> **ASSIGNED TASK**:
Copy all lines in the data that contain the string "image".

> **PROVIDED RECORDS**:
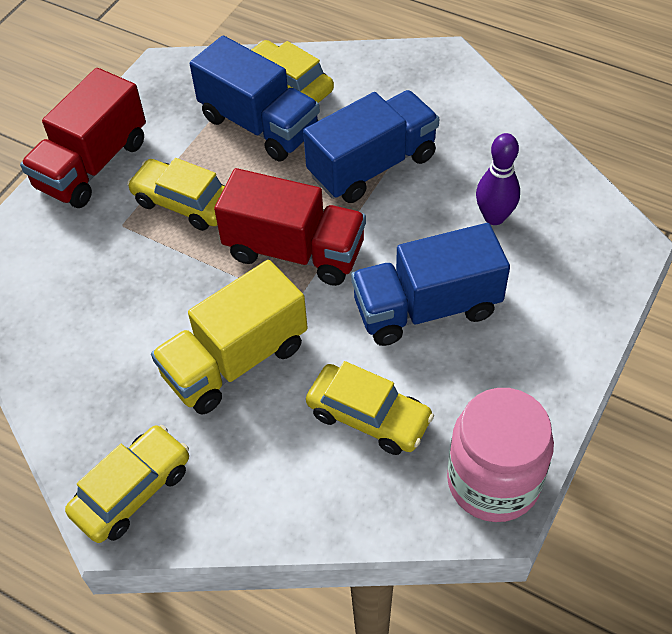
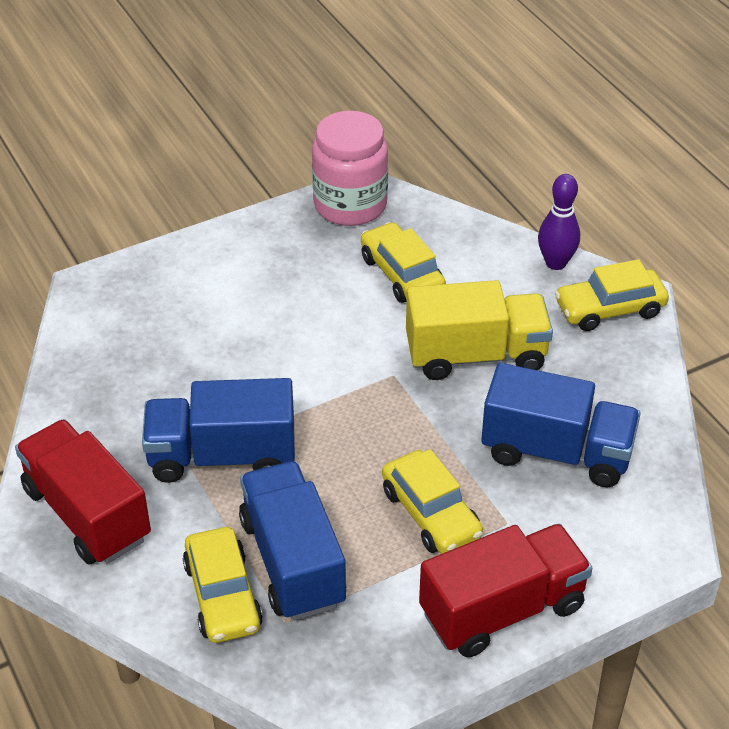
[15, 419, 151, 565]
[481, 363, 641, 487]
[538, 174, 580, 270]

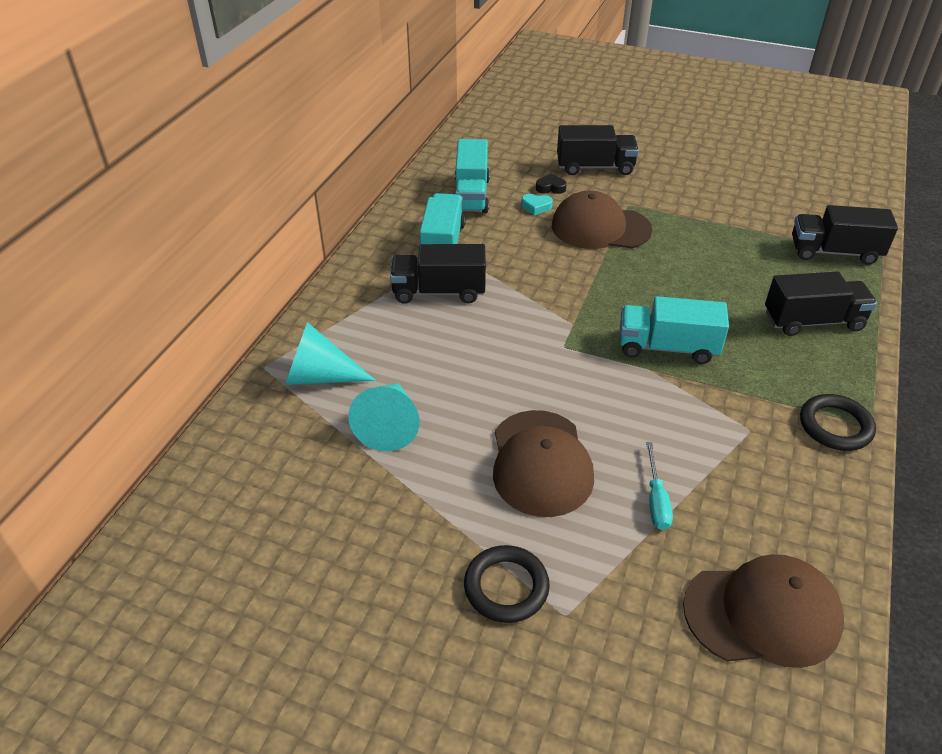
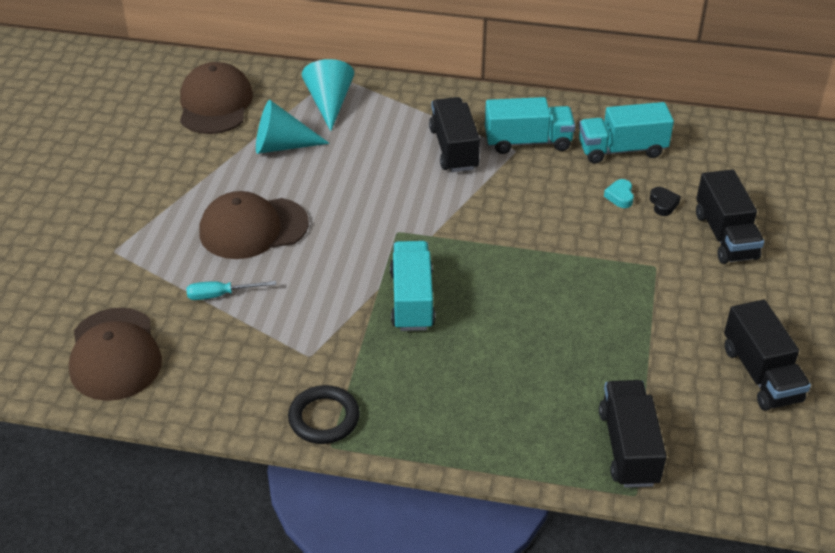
[464, 545, 550, 623] (first image)
[180, 62, 253, 134]
[724, 300, 811, 411]

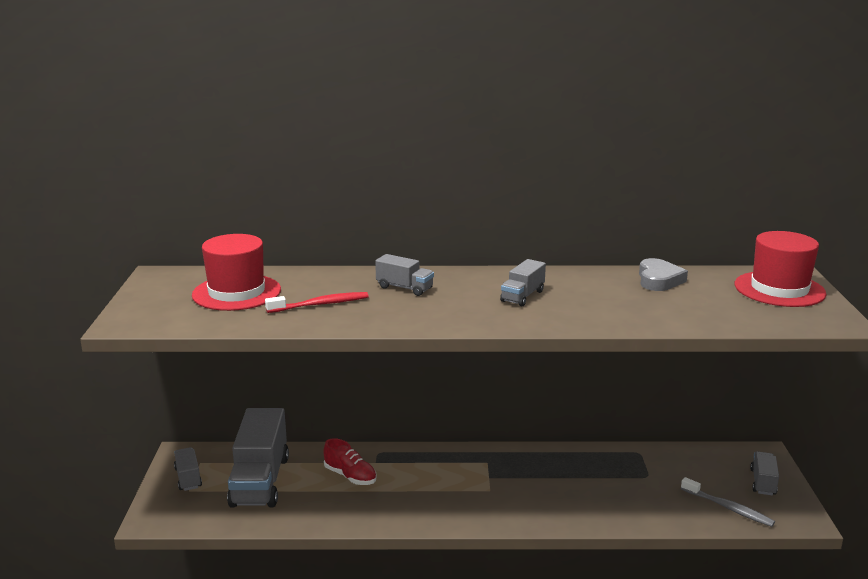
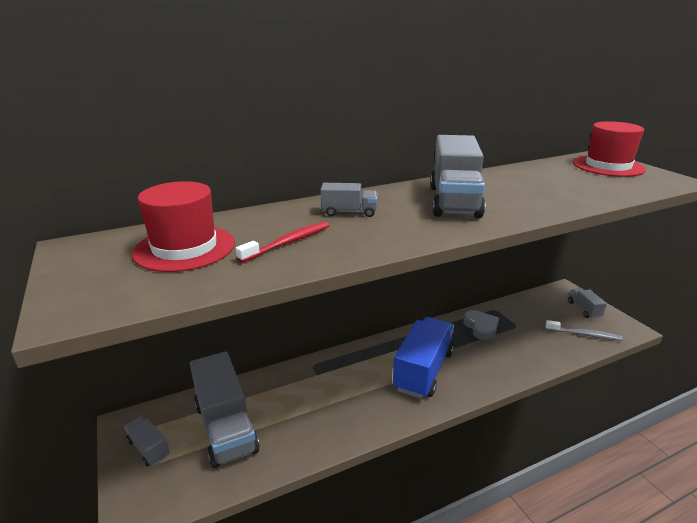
[323, 438, 376, 485] (first image)
[393, 317, 454, 399]
[463, 310, 499, 341]
[430, 135, 485, 219]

> **TASK OUTPUT**:
[464, 545, 550, 623] (first image)
[323, 438, 376, 485] (first image)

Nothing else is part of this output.